Instructions to follow |
Below are lines of data, and only some are wanted. Please repeat exactly those from the line that has "camera: 40 degrees left, 10 degrees down" through the line that has "none -> white cutting board [330,243,435,307]".

Information |
·····
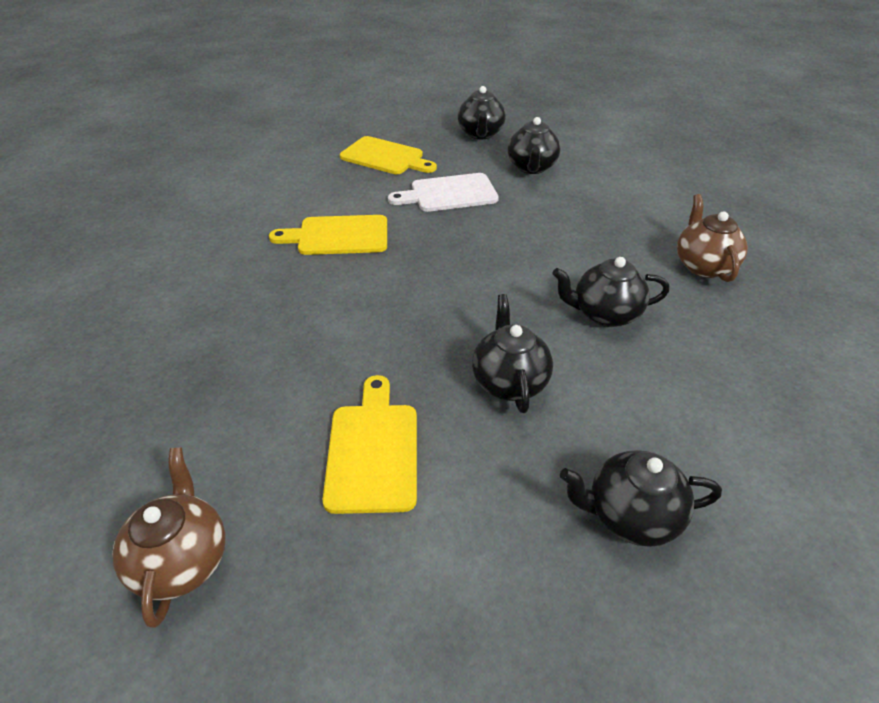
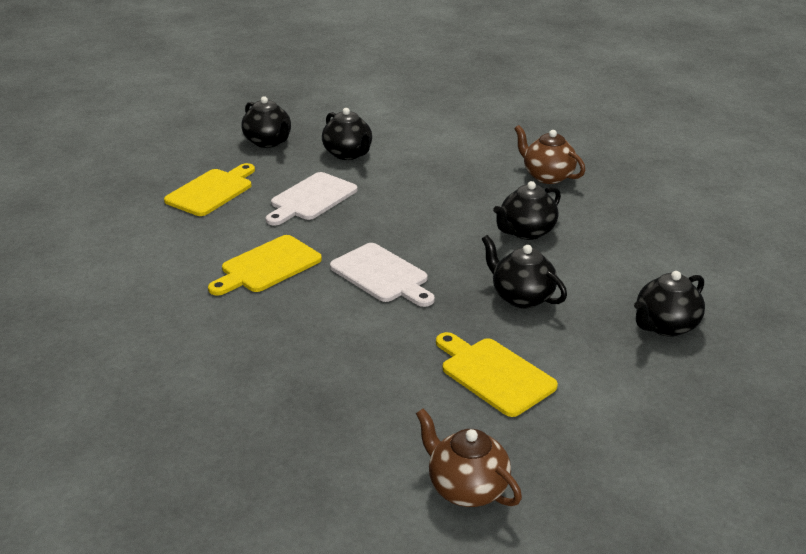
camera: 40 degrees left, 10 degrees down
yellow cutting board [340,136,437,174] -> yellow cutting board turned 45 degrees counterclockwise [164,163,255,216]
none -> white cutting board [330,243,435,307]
·····
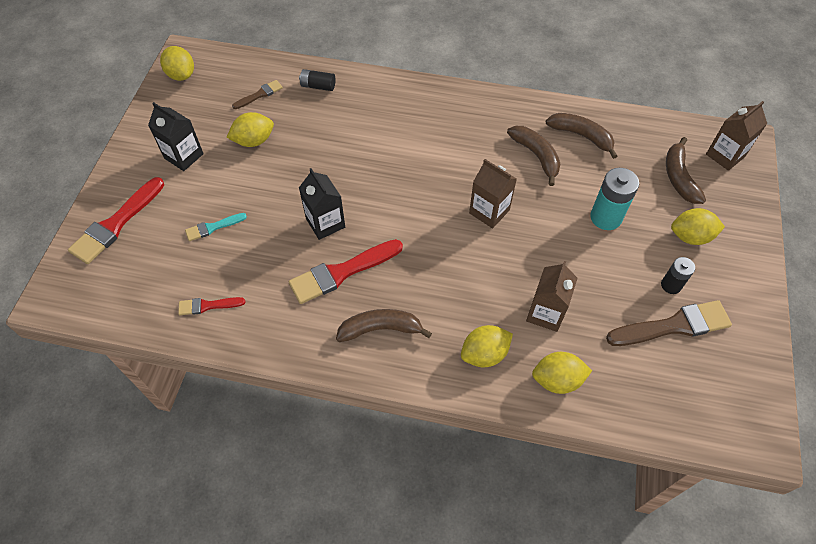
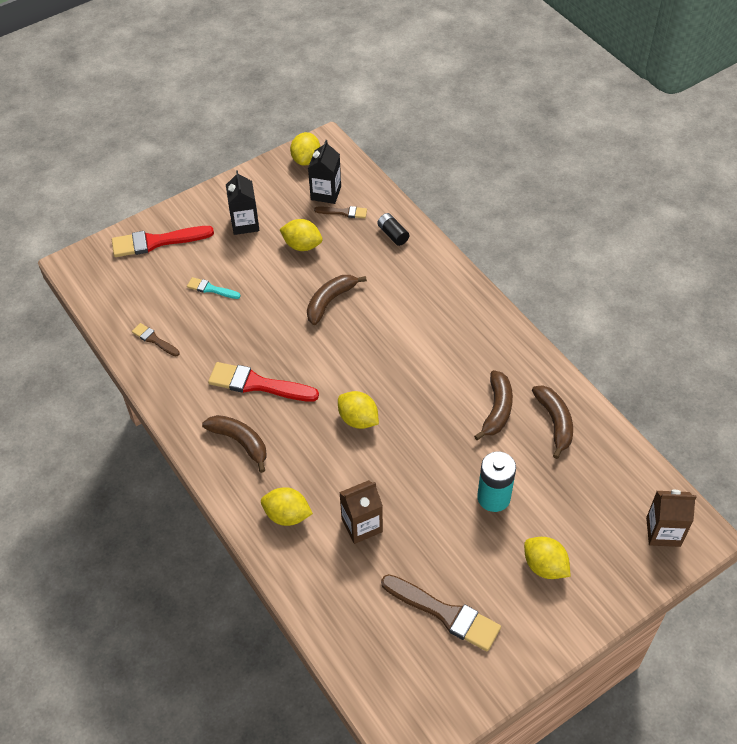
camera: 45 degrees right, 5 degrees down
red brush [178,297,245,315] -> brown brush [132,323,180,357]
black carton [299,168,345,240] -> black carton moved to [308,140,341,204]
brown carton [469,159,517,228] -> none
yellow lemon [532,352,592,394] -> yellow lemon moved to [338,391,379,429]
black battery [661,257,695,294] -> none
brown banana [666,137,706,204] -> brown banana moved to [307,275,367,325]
·····
Answer to this exercise |
camera: 40 degrees left, 10 degrees down
yellow cutting board [340,136,437,174] -> yellow cutting board turned 45 degrees counterclockwise [164,163,255,216]
none -> white cutting board [330,243,435,307]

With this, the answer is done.